[Data shown]
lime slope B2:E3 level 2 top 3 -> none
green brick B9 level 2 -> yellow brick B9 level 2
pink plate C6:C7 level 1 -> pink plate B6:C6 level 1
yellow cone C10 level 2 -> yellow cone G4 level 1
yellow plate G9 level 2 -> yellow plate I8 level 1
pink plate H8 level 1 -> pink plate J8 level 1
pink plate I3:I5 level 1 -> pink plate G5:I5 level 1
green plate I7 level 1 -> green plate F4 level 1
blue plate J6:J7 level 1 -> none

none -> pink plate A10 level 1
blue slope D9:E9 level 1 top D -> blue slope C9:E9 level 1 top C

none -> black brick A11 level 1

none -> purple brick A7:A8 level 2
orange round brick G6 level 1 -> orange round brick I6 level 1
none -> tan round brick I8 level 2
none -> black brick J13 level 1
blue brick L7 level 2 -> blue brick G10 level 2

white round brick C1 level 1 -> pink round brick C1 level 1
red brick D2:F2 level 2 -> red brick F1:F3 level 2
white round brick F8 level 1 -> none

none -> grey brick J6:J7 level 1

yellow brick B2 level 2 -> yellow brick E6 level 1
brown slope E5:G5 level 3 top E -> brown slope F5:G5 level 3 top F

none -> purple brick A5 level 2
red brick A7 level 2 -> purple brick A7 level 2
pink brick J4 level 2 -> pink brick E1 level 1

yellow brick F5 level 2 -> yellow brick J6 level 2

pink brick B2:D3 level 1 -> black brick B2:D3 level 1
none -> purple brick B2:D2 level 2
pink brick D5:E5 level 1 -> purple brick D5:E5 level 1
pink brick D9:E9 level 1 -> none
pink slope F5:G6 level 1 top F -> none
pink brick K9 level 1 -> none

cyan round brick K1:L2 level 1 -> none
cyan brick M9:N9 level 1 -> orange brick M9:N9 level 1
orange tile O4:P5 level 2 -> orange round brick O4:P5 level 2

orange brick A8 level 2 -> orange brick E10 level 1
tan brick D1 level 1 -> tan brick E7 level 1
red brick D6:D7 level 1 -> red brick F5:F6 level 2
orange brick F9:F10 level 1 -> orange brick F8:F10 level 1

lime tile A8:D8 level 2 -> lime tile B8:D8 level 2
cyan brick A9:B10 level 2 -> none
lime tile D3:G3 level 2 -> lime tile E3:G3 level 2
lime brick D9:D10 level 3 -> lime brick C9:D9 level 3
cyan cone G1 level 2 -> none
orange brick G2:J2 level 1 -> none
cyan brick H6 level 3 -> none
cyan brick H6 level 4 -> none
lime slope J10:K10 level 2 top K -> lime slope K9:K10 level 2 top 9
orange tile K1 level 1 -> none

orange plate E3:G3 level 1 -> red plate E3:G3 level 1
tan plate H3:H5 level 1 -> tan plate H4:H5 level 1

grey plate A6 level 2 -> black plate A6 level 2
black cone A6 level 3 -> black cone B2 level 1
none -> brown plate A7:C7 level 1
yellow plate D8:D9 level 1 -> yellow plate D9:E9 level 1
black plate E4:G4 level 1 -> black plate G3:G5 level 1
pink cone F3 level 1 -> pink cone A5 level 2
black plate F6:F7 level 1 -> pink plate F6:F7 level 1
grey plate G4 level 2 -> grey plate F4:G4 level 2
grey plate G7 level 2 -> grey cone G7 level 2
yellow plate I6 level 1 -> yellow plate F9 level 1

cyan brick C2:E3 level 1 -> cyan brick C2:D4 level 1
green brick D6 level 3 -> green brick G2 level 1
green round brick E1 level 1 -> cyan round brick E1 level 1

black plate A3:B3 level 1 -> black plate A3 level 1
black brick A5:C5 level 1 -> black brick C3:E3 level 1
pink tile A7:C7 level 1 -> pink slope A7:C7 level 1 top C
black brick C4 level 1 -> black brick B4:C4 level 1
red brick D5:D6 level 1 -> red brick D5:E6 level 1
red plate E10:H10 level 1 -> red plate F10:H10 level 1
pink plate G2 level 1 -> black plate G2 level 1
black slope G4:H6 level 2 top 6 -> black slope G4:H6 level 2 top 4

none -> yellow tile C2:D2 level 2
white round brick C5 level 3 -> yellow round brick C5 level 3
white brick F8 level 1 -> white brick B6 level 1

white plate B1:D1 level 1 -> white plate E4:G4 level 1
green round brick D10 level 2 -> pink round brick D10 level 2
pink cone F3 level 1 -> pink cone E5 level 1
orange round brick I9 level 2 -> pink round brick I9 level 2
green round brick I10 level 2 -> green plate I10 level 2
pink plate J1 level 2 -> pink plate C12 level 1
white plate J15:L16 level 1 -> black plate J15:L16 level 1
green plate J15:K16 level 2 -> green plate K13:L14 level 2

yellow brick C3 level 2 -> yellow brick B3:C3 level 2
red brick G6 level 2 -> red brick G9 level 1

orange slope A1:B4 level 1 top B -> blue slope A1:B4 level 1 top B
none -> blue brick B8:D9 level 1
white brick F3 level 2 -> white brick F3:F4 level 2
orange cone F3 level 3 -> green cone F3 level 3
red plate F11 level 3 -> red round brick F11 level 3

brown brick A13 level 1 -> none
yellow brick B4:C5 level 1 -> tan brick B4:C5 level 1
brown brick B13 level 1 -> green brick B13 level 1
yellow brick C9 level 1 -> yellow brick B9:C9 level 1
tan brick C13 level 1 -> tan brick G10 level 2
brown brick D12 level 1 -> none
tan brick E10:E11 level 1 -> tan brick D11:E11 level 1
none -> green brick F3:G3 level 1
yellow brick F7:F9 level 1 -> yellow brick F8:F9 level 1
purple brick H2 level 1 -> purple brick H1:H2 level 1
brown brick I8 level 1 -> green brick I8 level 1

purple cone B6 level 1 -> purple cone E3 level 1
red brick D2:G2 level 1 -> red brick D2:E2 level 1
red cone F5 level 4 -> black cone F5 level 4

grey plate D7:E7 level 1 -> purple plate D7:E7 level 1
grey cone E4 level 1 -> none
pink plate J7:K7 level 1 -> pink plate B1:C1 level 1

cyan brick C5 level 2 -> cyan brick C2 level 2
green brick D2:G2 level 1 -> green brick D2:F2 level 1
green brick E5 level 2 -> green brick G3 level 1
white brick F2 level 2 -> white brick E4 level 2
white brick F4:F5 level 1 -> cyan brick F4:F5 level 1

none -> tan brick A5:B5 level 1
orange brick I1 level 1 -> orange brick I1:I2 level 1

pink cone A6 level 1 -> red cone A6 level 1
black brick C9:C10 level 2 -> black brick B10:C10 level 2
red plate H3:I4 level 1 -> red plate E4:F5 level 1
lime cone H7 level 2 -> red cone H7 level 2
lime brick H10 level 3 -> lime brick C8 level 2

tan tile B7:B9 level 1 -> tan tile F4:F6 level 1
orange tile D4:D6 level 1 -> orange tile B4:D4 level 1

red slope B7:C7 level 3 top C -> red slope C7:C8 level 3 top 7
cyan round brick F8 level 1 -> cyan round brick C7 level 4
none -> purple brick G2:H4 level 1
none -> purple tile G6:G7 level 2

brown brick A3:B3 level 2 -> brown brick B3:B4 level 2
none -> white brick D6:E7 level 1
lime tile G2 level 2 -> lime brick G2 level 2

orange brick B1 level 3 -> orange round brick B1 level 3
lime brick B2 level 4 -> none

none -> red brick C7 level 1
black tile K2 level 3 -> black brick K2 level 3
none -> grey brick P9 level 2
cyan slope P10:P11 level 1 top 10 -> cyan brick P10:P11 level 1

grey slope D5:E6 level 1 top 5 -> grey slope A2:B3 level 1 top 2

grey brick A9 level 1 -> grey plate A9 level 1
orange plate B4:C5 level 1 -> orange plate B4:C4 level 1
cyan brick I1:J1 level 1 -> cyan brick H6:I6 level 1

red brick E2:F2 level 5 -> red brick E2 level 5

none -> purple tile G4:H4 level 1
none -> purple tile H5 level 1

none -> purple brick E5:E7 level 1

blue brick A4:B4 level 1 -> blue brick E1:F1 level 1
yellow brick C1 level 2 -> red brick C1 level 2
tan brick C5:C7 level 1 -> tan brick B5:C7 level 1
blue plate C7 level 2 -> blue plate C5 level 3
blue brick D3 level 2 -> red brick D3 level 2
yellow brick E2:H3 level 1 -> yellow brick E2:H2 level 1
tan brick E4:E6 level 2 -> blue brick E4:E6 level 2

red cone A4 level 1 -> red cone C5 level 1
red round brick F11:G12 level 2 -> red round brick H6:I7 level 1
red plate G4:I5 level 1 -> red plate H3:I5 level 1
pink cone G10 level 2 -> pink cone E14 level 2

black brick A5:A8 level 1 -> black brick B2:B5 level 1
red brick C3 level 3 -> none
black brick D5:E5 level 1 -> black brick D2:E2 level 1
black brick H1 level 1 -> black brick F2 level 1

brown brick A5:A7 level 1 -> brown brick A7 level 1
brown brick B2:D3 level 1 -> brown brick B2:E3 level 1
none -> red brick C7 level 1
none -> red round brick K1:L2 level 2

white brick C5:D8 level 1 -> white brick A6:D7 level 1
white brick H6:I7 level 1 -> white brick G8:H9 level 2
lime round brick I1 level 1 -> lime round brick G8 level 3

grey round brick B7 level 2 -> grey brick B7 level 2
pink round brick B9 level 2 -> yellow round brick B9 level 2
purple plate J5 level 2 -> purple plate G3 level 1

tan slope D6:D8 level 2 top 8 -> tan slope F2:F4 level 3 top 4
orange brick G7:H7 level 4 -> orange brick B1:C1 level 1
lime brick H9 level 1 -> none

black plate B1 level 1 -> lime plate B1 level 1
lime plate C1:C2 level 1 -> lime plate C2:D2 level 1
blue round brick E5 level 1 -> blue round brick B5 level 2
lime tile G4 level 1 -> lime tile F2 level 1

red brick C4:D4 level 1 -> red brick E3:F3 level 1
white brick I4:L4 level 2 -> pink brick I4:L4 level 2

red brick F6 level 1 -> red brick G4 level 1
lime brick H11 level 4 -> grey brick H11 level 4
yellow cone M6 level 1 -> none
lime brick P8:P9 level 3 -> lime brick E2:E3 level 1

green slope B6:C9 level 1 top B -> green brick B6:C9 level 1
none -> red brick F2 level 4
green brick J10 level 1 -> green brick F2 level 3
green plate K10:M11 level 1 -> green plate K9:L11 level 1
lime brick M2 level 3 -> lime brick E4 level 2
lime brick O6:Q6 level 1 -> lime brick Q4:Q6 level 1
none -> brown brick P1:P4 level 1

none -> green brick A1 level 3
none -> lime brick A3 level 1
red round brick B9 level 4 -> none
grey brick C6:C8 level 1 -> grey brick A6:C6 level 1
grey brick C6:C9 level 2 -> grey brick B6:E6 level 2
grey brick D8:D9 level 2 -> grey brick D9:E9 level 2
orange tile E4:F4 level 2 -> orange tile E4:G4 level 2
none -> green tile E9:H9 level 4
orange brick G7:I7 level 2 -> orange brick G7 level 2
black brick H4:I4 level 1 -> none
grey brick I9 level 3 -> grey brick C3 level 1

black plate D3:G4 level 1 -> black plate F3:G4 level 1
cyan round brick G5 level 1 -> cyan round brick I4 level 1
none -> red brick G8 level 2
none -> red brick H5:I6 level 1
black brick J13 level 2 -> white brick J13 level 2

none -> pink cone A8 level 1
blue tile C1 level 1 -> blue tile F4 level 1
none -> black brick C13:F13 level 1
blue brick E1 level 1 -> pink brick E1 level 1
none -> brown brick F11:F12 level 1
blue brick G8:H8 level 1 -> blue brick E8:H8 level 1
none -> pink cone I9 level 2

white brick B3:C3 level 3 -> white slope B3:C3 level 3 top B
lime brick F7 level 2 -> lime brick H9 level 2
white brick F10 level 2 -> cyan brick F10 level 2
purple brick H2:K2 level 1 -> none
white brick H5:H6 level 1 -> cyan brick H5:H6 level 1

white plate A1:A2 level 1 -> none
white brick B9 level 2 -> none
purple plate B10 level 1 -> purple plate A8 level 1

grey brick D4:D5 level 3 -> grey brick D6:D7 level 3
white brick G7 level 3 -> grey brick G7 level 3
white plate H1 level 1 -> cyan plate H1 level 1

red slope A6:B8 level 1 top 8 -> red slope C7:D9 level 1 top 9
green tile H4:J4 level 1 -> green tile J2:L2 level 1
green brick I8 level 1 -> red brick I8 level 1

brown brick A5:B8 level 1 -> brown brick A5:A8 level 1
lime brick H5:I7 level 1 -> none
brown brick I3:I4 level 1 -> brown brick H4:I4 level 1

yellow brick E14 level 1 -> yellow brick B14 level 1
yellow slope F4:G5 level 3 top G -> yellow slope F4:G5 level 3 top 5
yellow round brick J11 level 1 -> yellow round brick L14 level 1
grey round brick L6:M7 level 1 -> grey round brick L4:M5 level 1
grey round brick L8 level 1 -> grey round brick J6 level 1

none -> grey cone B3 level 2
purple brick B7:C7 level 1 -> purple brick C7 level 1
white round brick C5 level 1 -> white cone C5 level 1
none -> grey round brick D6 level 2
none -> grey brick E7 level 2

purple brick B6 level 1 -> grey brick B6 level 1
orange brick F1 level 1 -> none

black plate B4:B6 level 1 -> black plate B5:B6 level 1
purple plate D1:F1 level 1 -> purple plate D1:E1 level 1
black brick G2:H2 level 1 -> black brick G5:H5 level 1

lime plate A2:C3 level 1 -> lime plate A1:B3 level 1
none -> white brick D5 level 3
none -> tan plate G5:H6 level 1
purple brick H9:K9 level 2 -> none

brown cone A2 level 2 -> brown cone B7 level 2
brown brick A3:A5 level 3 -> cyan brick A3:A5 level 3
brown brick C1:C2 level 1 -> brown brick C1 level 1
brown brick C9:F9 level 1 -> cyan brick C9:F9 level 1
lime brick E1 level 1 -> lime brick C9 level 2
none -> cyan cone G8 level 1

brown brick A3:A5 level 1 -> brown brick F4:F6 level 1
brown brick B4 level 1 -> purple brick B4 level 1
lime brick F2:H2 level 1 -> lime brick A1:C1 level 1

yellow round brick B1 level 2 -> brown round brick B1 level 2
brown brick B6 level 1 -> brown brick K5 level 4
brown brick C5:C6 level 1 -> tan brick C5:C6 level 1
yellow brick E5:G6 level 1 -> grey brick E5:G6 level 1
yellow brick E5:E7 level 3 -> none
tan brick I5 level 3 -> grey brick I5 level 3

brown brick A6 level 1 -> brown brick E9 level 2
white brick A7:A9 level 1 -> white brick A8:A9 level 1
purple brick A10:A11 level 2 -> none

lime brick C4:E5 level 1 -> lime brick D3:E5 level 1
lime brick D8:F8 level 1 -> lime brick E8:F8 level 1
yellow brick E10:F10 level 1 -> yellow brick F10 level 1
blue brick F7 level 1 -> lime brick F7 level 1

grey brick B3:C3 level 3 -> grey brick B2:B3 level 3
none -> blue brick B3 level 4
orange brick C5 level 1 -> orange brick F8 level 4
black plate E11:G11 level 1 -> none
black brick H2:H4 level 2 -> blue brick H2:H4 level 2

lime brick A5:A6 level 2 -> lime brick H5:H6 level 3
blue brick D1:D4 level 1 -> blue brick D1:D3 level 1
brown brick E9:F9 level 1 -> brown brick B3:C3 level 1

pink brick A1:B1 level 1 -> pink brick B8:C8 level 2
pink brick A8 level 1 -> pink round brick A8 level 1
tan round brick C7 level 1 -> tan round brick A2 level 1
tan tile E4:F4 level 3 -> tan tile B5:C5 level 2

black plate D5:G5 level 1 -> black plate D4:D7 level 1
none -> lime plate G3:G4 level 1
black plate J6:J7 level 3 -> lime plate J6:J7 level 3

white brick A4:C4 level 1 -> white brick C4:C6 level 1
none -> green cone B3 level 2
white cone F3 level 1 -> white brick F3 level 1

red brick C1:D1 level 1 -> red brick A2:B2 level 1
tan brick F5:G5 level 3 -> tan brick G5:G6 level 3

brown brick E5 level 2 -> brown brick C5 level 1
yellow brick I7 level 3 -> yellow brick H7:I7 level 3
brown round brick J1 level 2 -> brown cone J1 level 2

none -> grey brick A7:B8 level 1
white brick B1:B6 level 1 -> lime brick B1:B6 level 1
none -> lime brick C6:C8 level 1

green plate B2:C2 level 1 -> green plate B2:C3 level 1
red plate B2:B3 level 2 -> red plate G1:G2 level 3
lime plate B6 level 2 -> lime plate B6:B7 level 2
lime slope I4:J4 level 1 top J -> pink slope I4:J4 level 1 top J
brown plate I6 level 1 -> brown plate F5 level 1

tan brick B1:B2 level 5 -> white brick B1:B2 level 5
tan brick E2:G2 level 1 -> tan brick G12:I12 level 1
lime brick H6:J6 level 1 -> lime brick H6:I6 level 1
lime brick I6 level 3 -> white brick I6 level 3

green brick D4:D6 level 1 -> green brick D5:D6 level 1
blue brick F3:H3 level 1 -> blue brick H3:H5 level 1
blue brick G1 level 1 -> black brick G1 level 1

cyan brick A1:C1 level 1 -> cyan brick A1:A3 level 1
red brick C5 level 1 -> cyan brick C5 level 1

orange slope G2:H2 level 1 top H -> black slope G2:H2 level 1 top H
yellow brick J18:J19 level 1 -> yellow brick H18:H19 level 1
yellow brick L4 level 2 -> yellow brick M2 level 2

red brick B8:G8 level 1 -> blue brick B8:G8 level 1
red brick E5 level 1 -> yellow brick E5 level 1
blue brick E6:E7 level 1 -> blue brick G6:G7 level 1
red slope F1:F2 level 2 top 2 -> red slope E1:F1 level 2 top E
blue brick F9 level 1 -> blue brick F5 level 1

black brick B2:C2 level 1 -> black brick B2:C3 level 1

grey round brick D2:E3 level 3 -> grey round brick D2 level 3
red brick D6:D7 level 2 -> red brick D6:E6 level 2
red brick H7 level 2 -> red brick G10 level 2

[Problem details]
Starting with the line above that holds "orange brick B1 level" and stopping with the line that holds "lime round brick I1", reproduce each line exactly, omitting all other lines.

[Solution below]
orange brick B1 level 3 -> orange round brick B1 level 3
lime brick B2 level 4 -> none

none -> red brick C7 level 1
black tile K2 level 3 -> black brick K2 level 3
none -> grey brick P9 level 2
cyan slope P10:P11 level 1 top 10 -> cyan brick P10:P11 level 1

grey slope D5:E6 level 1 top 5 -> grey slope A2:B3 level 1 top 2

grey brick A9 level 1 -> grey plate A9 level 1
orange plate B4:C5 level 1 -> orange plate B4:C4 level 1
cyan brick I1:J1 level 1 -> cyan brick H6:I6 level 1

red brick E2:F2 level 5 -> red brick E2 level 5

none -> purple tile G4:H4 level 1
none -> purple tile H5 level 1

none -> purple brick E5:E7 level 1

blue brick A4:B4 level 1 -> blue brick E1:F1 level 1
yellow brick C1 level 2 -> red brick C1 level 2
tan brick C5:C7 level 1 -> tan brick B5:C7 level 1
blue plate C7 level 2 -> blue plate C5 level 3
blue brick D3 level 2 -> red brick D3 level 2
yellow brick E2:H3 level 1 -> yellow brick E2:H2 level 1
tan brick E4:E6 level 2 -> blue brick E4:E6 level 2

red cone A4 level 1 -> red cone C5 level 1
red round brick F11:G12 level 2 -> red round brick H6:I7 level 1
red plate G4:I5 level 1 -> red plate H3:I5 level 1
pink cone G10 level 2 -> pink cone E14 level 2

black brick A5:A8 level 1 -> black brick B2:B5 level 1
red brick C3 level 3 -> none
black brick D5:E5 level 1 -> black brick D2:E2 level 1
black brick H1 level 1 -> black brick F2 level 1

brown brick A5:A7 level 1 -> brown brick A7 level 1
brown brick B2:D3 level 1 -> brown brick B2:E3 level 1
none -> red brick C7 level 1
none -> red round brick K1:L2 level 2

white brick C5:D8 level 1 -> white brick A6:D7 level 1
white brick H6:I7 level 1 -> white brick G8:H9 level 2
lime round brick I1 level 1 -> lime round brick G8 level 3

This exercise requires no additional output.